● WHAT TO PRODUCE
Your task is to restate word for word the lines in the material below, from the one with "The blue traffic" up to and including the one with "The golden carpenter's". Do not carry over the pictures.

● INPUT MATERIAL
---+---

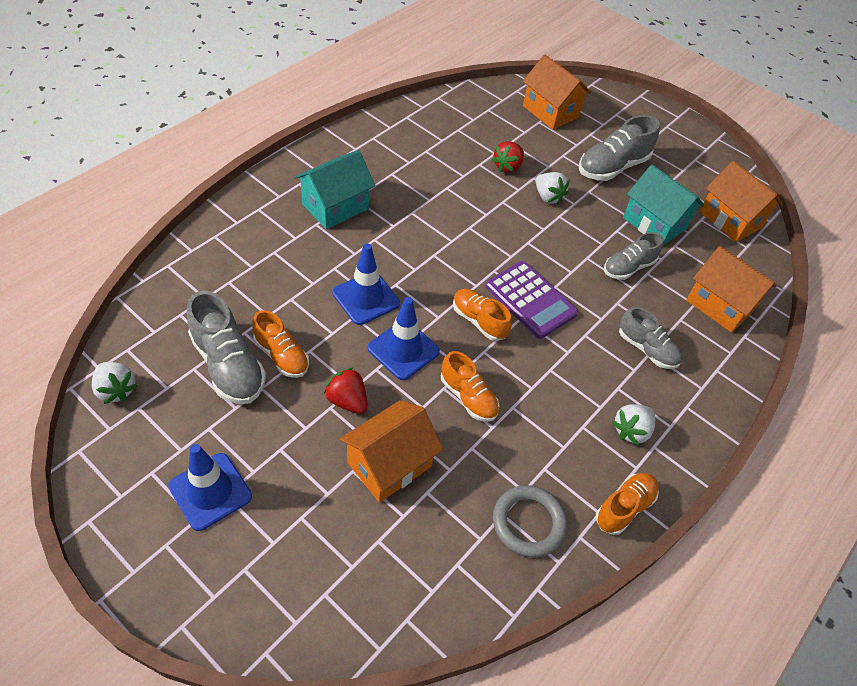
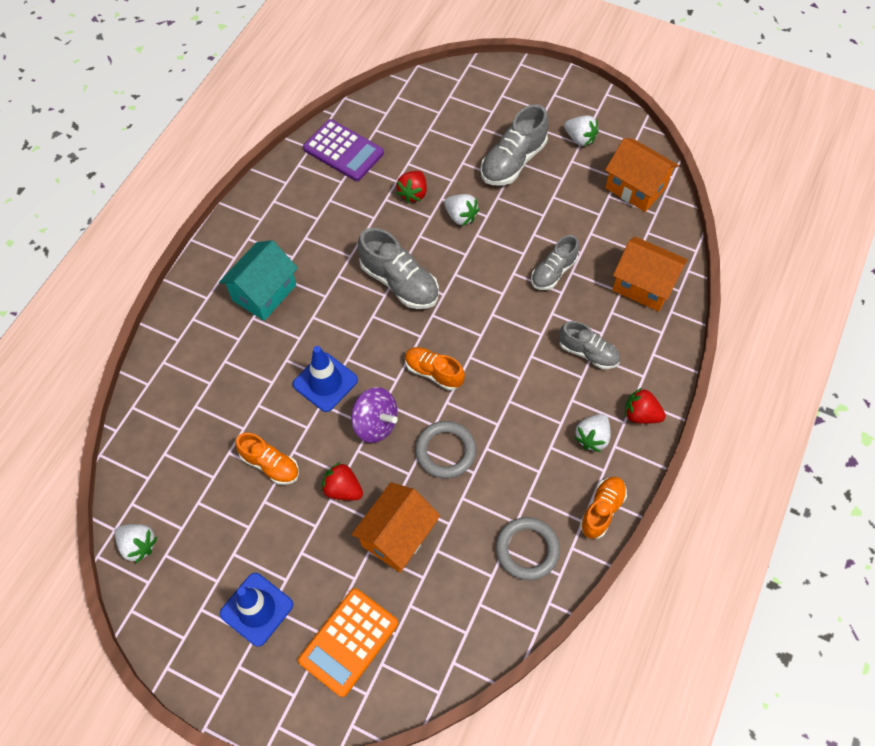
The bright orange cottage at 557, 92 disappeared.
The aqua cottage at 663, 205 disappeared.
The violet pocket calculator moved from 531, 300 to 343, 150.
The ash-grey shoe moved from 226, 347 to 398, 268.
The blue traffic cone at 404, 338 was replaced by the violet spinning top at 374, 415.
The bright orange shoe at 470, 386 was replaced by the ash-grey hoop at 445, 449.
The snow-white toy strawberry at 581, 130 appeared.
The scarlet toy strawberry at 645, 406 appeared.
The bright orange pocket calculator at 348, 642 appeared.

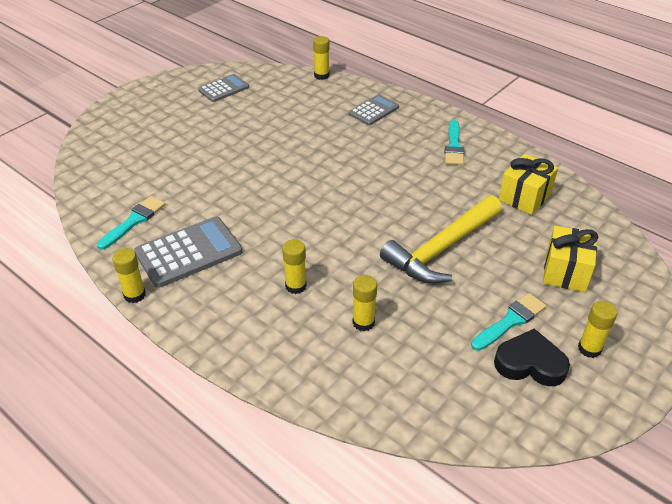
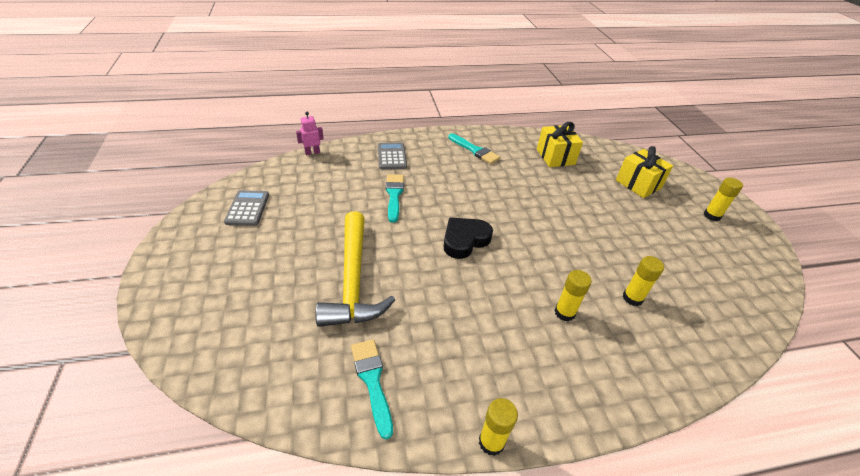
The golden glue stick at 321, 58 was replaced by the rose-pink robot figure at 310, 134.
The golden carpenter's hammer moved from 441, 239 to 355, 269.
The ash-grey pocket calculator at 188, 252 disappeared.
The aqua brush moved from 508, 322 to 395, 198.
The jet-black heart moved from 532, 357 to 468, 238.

---+---

● OUTPUT BELOW
The blue traffic cone at 404, 338 was replaced by the violet spinning top at 374, 415.
The bright orange shoe at 470, 386 was replaced by the ash-grey hoop at 445, 449.
The snow-white toy strawberry at 581, 130 appeared.
The scarlet toy strawberry at 645, 406 appeared.
The bright orange pocket calculator at 348, 642 appeared.

The golden glue stick at 321, 58 was replaced by the rose-pink robot figure at 310, 134.
The golden carpenter's hammer moved from 441, 239 to 355, 269.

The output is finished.